Data supplied →
══════════════════════════════

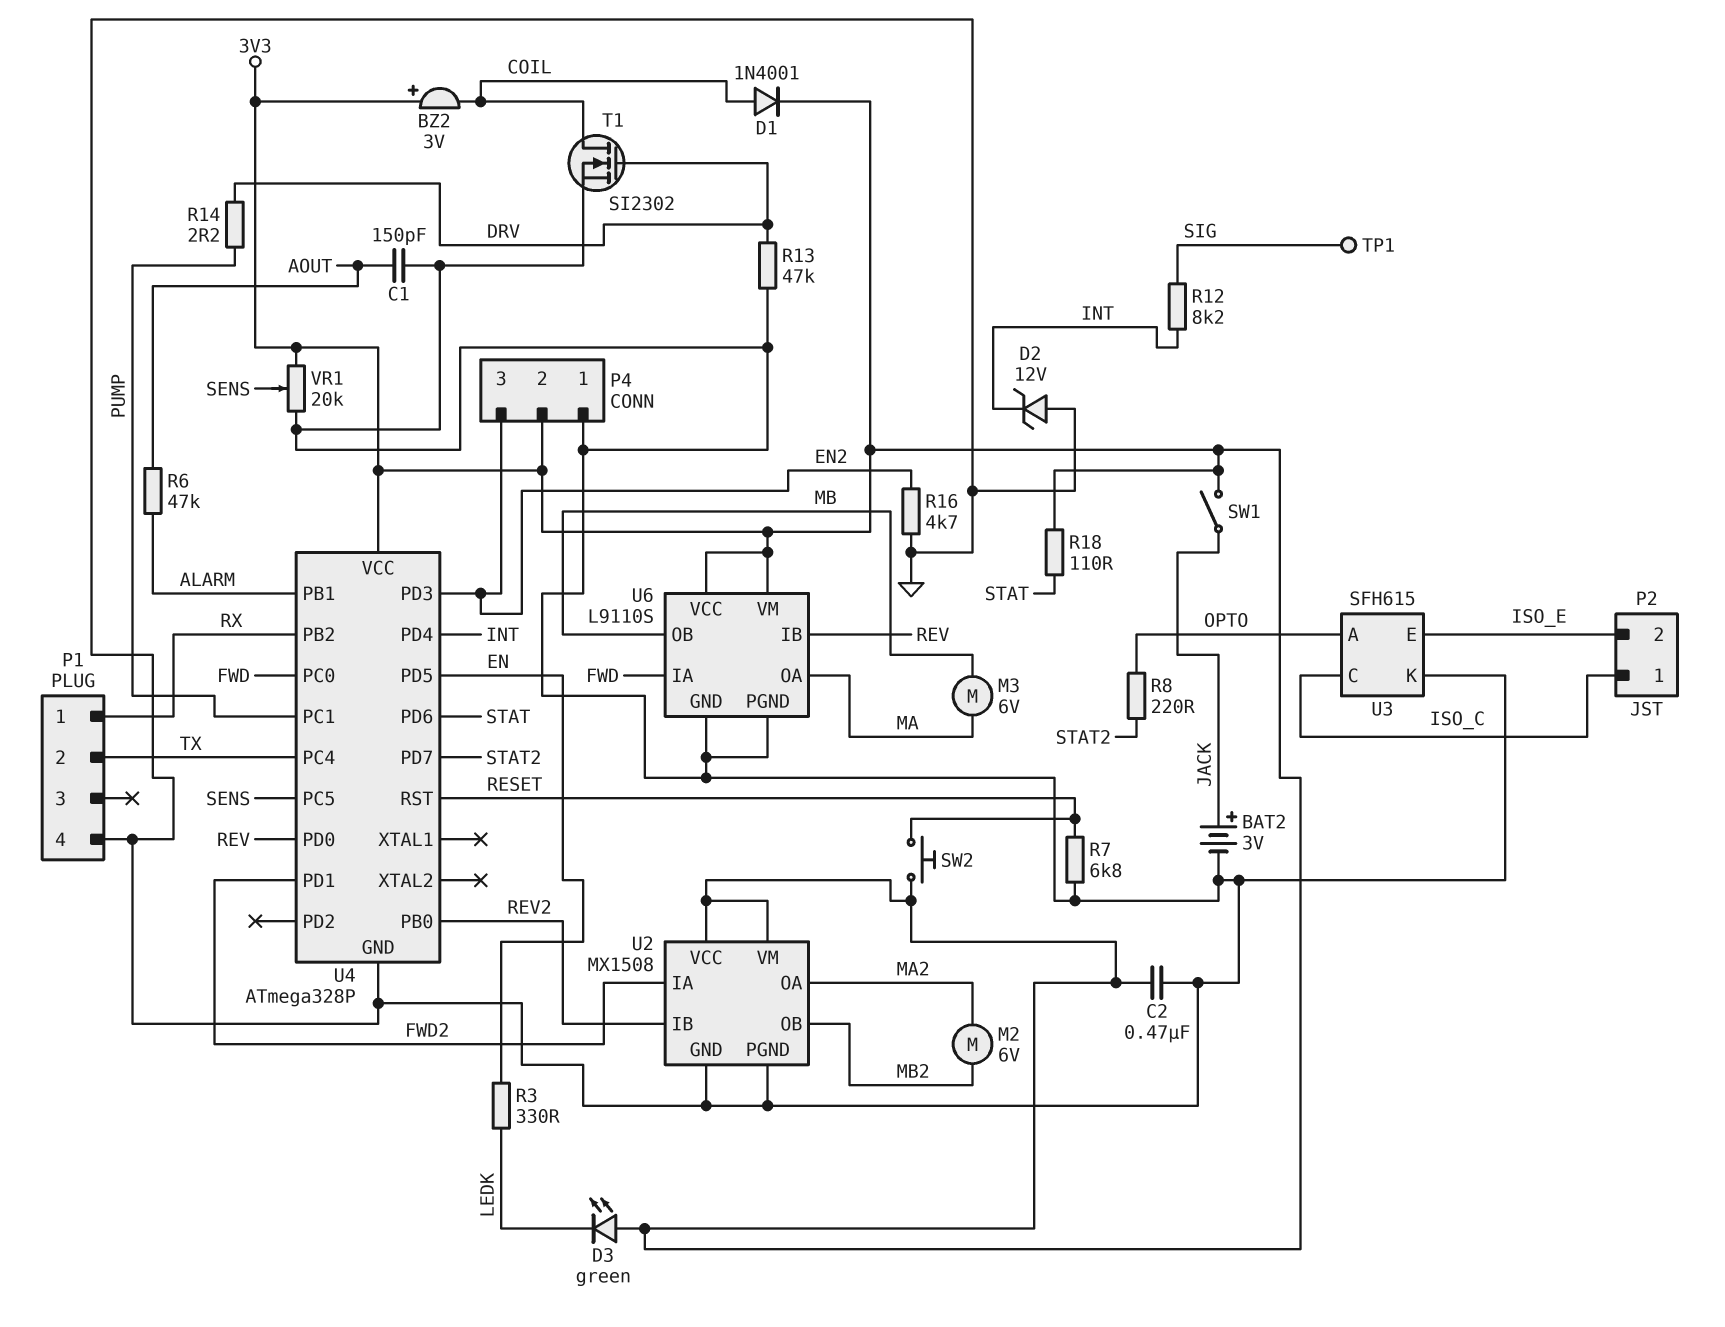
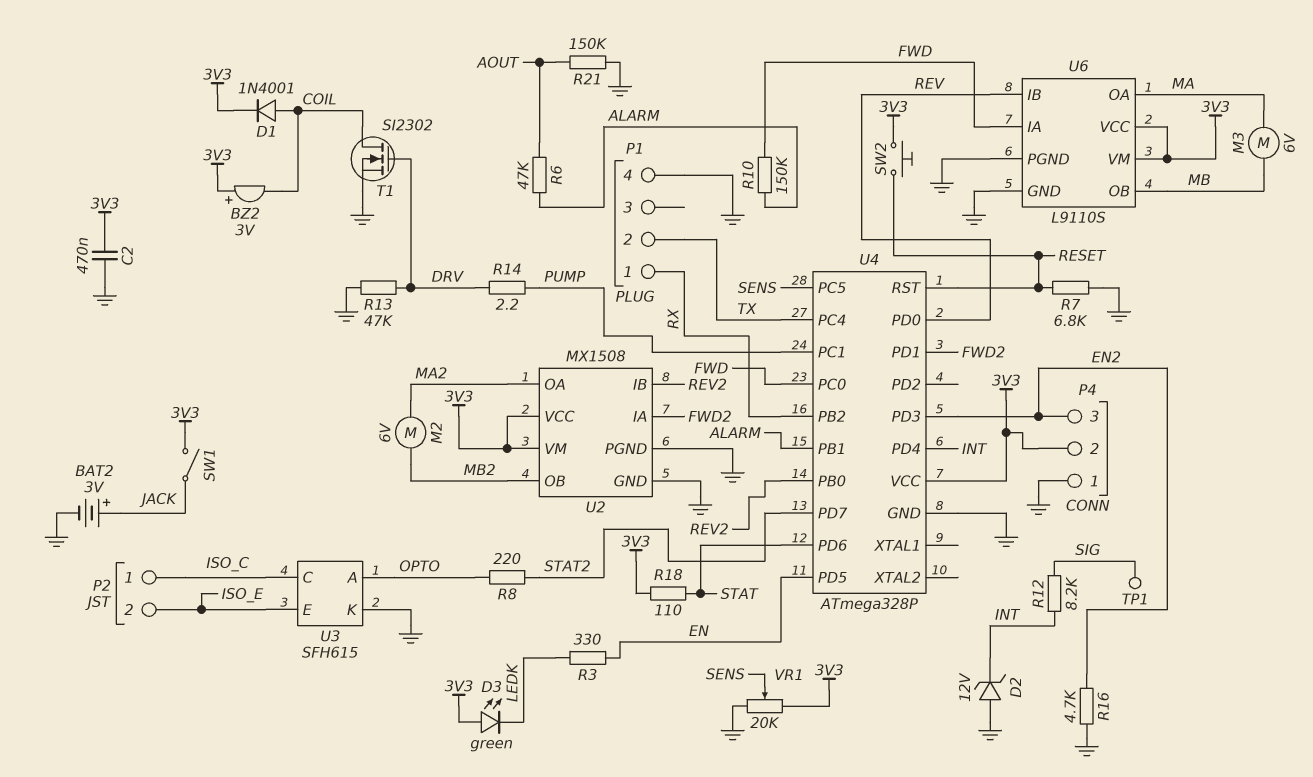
C1: 150pF (AOUT, GND) -> none
R10: none -> 150k (ALARM, FWD)
R21: none -> 150k (AOUT, GND)

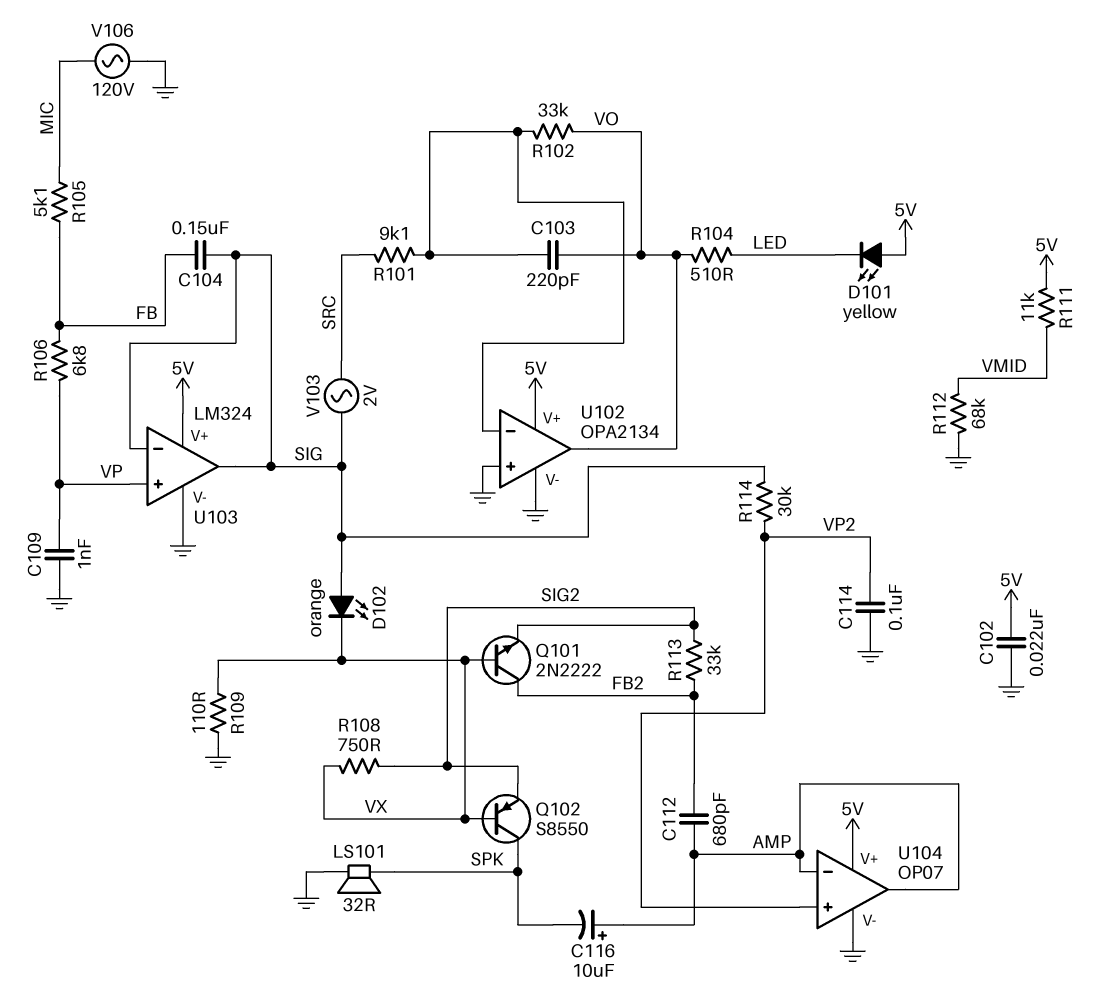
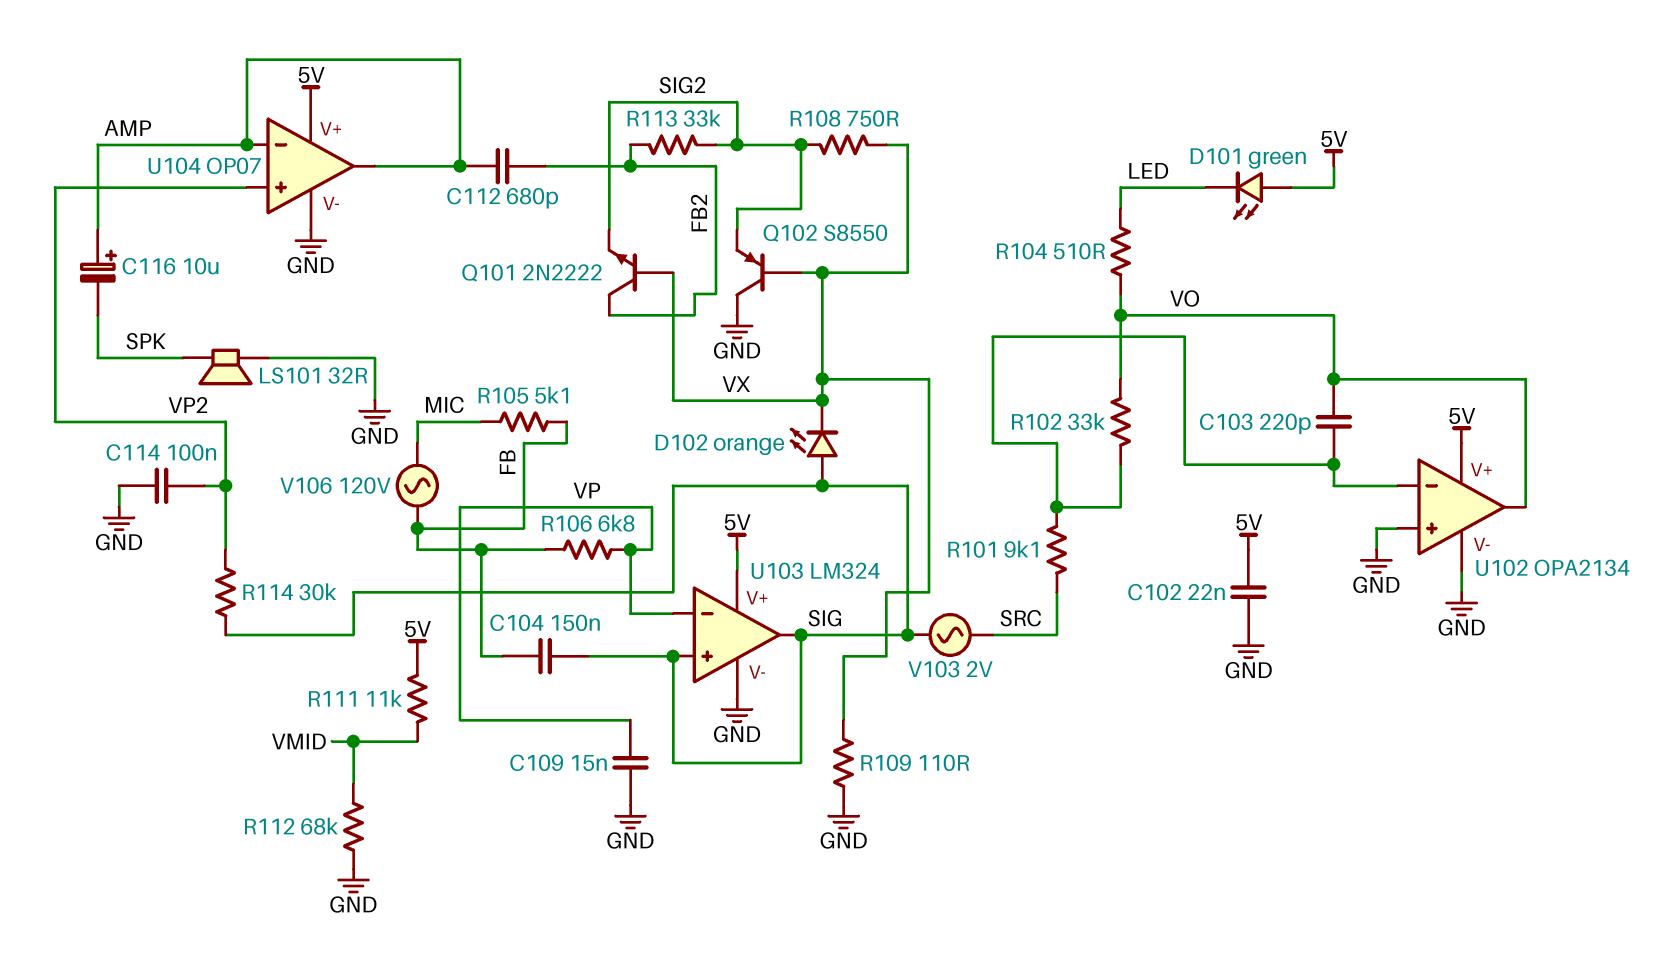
C109: 1nF (GND, VP) -> 15nF (GND, VP)
D101: LED yellow (A 5V, K LED) -> LED green (A 5V, K LED)
Q102: PNP S8550 (B VX, C SPK, E SIG2) -> PNP S8550 (B VX, C GND, E SIG2)
U103 pin in+: VP -> SIG
U103 pin in-: SIG -> VP
V106: AC 120V (GND, MIC) -> AC 120V (FB, MIC)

══════════════════════════════

What the task asks → Give back, unchanged, the line containing "U103 pin in-: SIG -> VP" and each line that comes after it in the entries above, ending with the last.

Result for this task →
U103 pin in-: SIG -> VP
V106: AC 120V (GND, MIC) -> AC 120V (FB, MIC)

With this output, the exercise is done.